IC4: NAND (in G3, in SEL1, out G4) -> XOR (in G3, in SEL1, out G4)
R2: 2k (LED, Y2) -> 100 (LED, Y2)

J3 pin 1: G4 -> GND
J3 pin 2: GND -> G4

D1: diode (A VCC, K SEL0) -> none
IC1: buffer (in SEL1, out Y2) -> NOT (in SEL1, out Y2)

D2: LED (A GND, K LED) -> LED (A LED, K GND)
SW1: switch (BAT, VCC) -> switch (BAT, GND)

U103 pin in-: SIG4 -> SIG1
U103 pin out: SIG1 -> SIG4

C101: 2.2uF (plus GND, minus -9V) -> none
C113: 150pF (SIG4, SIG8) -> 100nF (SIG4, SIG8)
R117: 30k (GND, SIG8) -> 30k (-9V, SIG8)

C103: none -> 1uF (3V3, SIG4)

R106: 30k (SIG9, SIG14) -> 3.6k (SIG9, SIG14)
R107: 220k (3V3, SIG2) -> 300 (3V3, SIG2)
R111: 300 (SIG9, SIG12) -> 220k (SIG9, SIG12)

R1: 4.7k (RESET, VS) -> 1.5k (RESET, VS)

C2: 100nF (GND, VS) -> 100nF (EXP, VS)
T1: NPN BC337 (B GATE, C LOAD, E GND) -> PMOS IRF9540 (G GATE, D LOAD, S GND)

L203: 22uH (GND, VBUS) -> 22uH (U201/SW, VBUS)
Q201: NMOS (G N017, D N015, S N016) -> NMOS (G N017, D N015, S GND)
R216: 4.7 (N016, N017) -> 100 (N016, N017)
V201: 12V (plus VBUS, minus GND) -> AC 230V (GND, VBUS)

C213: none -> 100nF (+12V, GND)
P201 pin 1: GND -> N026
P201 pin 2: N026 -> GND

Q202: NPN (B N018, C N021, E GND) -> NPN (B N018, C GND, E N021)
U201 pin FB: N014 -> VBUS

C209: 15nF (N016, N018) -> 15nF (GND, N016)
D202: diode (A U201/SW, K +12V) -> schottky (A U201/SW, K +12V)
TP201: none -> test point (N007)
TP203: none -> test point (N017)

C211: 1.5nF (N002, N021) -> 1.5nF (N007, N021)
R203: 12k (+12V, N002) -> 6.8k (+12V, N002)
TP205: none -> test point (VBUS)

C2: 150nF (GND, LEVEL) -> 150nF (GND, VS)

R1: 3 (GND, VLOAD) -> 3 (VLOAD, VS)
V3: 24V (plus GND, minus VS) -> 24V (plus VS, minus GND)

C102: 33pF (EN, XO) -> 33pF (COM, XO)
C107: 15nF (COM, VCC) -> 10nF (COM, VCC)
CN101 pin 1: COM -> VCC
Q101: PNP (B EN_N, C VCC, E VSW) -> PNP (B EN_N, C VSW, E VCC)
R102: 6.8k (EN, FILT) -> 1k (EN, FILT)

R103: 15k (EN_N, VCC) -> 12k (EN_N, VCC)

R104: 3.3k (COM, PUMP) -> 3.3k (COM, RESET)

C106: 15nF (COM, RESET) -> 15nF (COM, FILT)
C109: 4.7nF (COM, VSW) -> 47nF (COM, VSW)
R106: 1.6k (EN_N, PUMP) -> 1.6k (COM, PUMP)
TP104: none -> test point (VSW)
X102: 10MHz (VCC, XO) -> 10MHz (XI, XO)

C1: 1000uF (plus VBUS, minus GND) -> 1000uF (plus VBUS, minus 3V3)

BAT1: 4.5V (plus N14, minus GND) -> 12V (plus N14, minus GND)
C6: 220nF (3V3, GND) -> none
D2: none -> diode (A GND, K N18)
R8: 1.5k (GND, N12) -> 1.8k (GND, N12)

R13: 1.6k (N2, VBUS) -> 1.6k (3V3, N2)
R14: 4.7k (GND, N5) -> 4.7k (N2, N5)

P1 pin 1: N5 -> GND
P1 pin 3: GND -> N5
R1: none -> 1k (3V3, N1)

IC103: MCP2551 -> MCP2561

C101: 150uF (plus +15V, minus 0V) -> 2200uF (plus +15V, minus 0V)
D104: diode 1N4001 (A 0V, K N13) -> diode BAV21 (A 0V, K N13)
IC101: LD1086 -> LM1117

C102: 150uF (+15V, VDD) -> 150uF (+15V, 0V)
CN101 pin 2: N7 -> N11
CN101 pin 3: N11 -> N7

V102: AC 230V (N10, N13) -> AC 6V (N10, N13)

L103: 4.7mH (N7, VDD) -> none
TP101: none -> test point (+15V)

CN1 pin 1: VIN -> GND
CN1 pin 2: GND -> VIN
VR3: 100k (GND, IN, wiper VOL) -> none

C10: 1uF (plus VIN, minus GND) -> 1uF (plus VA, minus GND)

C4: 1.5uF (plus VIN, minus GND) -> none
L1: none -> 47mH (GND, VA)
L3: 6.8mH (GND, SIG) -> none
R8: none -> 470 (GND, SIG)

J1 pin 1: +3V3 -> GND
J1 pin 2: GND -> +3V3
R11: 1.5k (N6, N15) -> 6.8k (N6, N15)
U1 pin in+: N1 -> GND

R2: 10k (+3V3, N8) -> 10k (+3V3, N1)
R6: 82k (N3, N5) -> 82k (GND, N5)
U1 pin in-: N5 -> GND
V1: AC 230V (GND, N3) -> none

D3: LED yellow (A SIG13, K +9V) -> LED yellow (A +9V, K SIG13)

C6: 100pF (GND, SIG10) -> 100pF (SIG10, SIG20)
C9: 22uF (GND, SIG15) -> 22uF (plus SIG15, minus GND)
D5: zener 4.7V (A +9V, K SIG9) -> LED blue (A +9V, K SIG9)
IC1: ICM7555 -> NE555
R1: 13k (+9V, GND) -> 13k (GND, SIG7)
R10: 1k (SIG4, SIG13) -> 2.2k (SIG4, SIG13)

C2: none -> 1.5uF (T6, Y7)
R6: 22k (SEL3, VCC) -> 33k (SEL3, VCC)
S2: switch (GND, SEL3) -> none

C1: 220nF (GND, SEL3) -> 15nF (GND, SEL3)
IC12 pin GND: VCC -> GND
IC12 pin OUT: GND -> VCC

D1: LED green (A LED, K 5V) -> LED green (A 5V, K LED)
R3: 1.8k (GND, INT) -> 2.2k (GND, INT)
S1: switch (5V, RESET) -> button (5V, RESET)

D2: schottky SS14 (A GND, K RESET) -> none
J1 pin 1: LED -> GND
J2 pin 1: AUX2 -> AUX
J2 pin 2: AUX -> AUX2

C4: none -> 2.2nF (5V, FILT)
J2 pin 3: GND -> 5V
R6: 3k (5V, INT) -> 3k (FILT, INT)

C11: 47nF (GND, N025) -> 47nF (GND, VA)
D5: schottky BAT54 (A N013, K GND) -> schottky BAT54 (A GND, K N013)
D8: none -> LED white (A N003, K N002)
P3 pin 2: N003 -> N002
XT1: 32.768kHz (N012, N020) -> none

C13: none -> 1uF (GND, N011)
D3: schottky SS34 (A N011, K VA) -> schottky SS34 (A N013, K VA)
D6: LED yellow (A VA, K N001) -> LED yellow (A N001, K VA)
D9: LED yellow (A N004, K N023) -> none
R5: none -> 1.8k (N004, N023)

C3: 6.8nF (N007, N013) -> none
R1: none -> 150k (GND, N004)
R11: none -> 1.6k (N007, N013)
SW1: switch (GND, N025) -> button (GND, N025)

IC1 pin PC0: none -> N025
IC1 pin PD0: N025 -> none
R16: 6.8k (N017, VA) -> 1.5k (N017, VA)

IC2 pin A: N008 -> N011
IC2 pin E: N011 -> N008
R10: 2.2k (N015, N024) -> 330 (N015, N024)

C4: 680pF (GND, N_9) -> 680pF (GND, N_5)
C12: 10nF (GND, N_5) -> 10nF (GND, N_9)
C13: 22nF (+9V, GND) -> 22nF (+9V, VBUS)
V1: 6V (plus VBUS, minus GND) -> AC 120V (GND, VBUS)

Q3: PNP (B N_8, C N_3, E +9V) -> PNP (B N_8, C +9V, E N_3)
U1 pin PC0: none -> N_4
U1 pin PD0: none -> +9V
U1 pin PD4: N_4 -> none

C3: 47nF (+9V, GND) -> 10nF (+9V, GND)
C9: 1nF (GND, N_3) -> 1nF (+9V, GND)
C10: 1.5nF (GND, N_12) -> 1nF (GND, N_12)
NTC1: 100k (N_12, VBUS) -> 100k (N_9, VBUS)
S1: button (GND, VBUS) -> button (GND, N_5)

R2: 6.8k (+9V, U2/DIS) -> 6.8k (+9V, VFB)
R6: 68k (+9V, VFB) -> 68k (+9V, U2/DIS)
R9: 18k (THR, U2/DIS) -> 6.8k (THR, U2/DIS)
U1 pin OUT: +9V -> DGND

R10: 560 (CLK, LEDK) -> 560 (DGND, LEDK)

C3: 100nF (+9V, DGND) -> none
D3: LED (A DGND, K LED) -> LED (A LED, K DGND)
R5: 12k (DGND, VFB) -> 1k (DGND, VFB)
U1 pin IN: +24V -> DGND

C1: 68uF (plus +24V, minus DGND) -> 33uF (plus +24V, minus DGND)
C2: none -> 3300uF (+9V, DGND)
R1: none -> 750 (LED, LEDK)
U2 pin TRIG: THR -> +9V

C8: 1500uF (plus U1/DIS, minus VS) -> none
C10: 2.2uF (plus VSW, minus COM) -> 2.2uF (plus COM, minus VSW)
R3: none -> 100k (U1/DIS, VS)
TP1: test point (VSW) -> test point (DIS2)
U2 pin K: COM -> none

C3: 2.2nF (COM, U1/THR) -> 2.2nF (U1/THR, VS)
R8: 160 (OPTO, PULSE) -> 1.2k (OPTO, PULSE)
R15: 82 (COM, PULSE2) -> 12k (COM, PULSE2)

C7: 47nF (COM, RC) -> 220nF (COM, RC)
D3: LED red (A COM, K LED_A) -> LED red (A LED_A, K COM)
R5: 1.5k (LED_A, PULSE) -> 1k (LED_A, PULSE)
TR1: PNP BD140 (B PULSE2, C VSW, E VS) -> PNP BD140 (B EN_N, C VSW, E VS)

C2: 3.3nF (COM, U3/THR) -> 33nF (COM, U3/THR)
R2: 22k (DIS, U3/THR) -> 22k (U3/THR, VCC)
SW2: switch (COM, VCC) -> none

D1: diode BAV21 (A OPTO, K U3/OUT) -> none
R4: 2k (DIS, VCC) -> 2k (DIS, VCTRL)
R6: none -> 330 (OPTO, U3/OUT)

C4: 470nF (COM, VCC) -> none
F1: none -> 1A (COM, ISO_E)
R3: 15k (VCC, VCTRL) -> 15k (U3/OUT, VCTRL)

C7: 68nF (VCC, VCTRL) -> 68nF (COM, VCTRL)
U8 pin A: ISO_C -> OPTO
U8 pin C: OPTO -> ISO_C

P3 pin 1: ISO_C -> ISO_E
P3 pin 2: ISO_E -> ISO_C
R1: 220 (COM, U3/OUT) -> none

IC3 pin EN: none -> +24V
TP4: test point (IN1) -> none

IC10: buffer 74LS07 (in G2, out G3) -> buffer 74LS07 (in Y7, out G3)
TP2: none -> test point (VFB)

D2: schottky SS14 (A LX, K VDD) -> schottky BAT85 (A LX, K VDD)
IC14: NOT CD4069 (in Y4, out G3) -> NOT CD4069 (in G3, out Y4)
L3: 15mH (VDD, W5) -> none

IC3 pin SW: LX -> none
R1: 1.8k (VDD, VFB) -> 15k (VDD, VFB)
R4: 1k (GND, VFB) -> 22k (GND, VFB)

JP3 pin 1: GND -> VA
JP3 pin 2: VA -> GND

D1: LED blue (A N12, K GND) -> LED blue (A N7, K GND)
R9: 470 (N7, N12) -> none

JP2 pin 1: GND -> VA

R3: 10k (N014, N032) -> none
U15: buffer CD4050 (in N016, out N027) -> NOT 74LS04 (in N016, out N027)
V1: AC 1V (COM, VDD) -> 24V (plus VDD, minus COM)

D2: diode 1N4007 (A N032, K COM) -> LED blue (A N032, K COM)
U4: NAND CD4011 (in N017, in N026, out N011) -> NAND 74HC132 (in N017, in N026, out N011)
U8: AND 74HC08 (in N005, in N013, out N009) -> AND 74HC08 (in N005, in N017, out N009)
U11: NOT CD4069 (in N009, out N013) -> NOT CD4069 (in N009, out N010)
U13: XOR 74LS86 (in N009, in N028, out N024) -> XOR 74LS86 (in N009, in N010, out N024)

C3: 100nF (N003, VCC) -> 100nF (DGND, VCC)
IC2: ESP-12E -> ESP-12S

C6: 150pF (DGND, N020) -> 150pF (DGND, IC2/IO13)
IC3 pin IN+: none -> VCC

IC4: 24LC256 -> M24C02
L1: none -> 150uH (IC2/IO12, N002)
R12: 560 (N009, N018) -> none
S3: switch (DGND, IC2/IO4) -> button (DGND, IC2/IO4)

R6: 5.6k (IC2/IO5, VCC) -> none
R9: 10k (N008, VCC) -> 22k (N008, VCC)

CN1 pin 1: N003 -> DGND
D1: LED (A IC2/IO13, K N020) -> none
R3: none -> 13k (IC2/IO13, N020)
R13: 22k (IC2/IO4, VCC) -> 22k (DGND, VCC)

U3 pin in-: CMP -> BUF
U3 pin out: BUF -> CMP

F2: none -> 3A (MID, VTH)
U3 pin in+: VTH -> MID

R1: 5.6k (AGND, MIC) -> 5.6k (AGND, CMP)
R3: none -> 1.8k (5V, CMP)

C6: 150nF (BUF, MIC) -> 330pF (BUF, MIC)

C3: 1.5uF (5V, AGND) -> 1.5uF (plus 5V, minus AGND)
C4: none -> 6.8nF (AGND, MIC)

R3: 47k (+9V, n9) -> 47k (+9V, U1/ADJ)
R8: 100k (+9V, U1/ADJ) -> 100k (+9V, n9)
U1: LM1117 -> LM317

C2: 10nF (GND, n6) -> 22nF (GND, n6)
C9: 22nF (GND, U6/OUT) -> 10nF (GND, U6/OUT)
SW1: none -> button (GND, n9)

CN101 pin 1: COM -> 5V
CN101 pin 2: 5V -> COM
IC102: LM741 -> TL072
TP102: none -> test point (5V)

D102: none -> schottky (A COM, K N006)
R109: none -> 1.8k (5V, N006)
################
THE TASK:
Using the material above, transcribe exactly the lines from the line with "V201: 12V (plus" to the line with "IC101: LD1086 -> LM1117"; both count, and nothing else goes in.

WRITTEN RESPONSE:
V201: 12V (plus VBUS, minus GND) -> AC 230V (GND, VBUS)

C213: none -> 100nF (+12V, GND)
P201 pin 1: GND -> N026
P201 pin 2: N026 -> GND

Q202: NPN (B N018, C N021, E GND) -> NPN (B N018, C GND, E N021)
U201 pin FB: N014 -> VBUS

C209: 15nF (N016, N018) -> 15nF (GND, N016)
D202: diode (A U201/SW, K +12V) -> schottky (A U201/SW, K +12V)
TP201: none -> test point (N007)
TP203: none -> test point (N017)

C211: 1.5nF (N002, N021) -> 1.5nF (N007, N021)
R203: 12k (+12V, N002) -> 6.8k (+12V, N002)
TP205: none -> test point (VBUS)

C2: 150nF (GND, LEVEL) -> 150nF (GND, VS)

R1: 3 (GND, VLOAD) -> 3 (VLOAD, VS)
V3: 24V (plus GND, minus VS) -> 24V (plus VS, minus GND)

C102: 33pF (EN, XO) -> 33pF (COM, XO)
C107: 15nF (COM, VCC) -> 10nF (COM, VCC)
CN101 pin 1: COM -> VCC
Q101: PNP (B EN_N, C VCC, E VSW) -> PNP (B EN_N, C VSW, E VCC)
R102: 6.8k (EN, FILT) -> 1k (EN, FILT)

R103: 15k (EN_N, VCC) -> 12k (EN_N, VCC)

R104: 3.3k (COM, PUMP) -> 3.3k (COM, RESET)

C106: 15nF (COM, RESET) -> 15nF (COM, FILT)
C109: 4.7nF (COM, VSW) -> 47nF (COM, VSW)
R106: 1.6k (EN_N, PUMP) -> 1.6k (COM, PUMP)
TP104: none -> test point (VSW)
X102: 10MHz (VCC, XO) -> 10MHz (XI, XO)

C1: 1000uF (plus VBUS, minus GND) -> 1000uF (plus VBUS, minus 3V3)

BAT1: 4.5V (plus N14, minus GND) -> 12V (plus N14, minus GND)
C6: 220nF (3V3, GND) -> none
D2: none -> diode (A GND, K N18)
R8: 1.5k (GND, N12) -> 1.8k (GND, N12)

R13: 1.6k (N2, VBUS) -> 1.6k (3V3, N2)
R14: 4.7k (GND, N5) -> 4.7k (N2, N5)

P1 pin 1: N5 -> GND
P1 pin 3: GND -> N5
R1: none -> 1k (3V3, N1)

IC103: MCP2551 -> MCP2561

C101: 150uF (plus +15V, minus 0V) -> 2200uF (plus +15V, minus 0V)
D104: diode 1N4001 (A 0V, K N13) -> diode BAV21 (A 0V, K N13)
IC101: LD1086 -> LM1117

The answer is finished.